++++ Dataset extract ++++

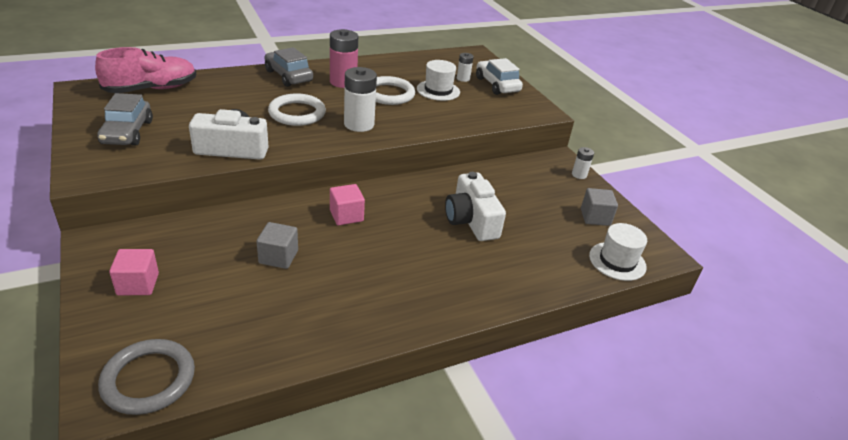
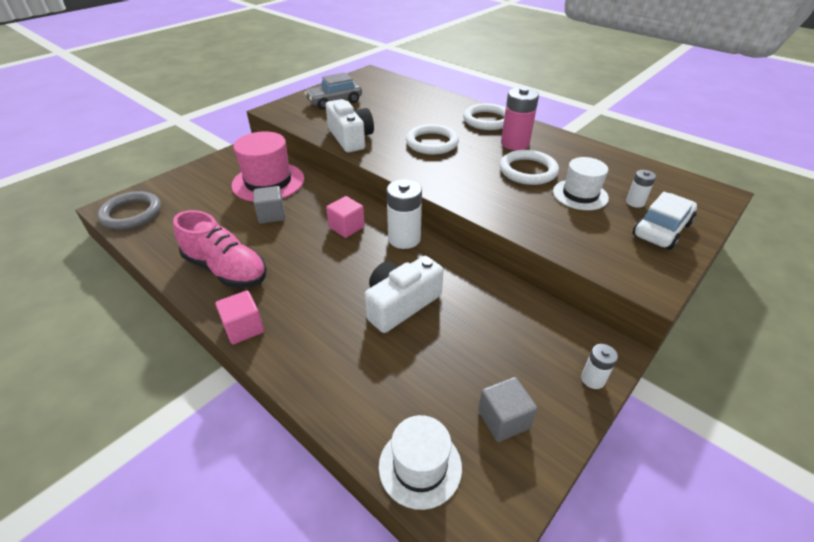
camera: 70 degrees right, 5 degrees up
pink shoe [95,47,197,93] -> pink shoe moved to [173,210,267,288]
pink cube [109,249,159,295] -> pink cube moved to [215,290,264,344]
grey car [265,47,313,87] -> white ring [463,103,506,130]
white battery [344,67,377,132] -> white battery moved to [386,179,422,249]
none -> pink hat [232,131,304,202]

++++

With the pictures removed, print the entries above exactly.

camera: 70 degrees right, 5 degrees up
pink shoe [95,47,197,93] -> pink shoe moved to [173,210,267,288]
pink cube [109,249,159,295] -> pink cube moved to [215,290,264,344]
grey car [265,47,313,87] -> white ring [463,103,506,130]
white battery [344,67,377,132] -> white battery moved to [386,179,422,249]
none -> pink hat [232,131,304,202]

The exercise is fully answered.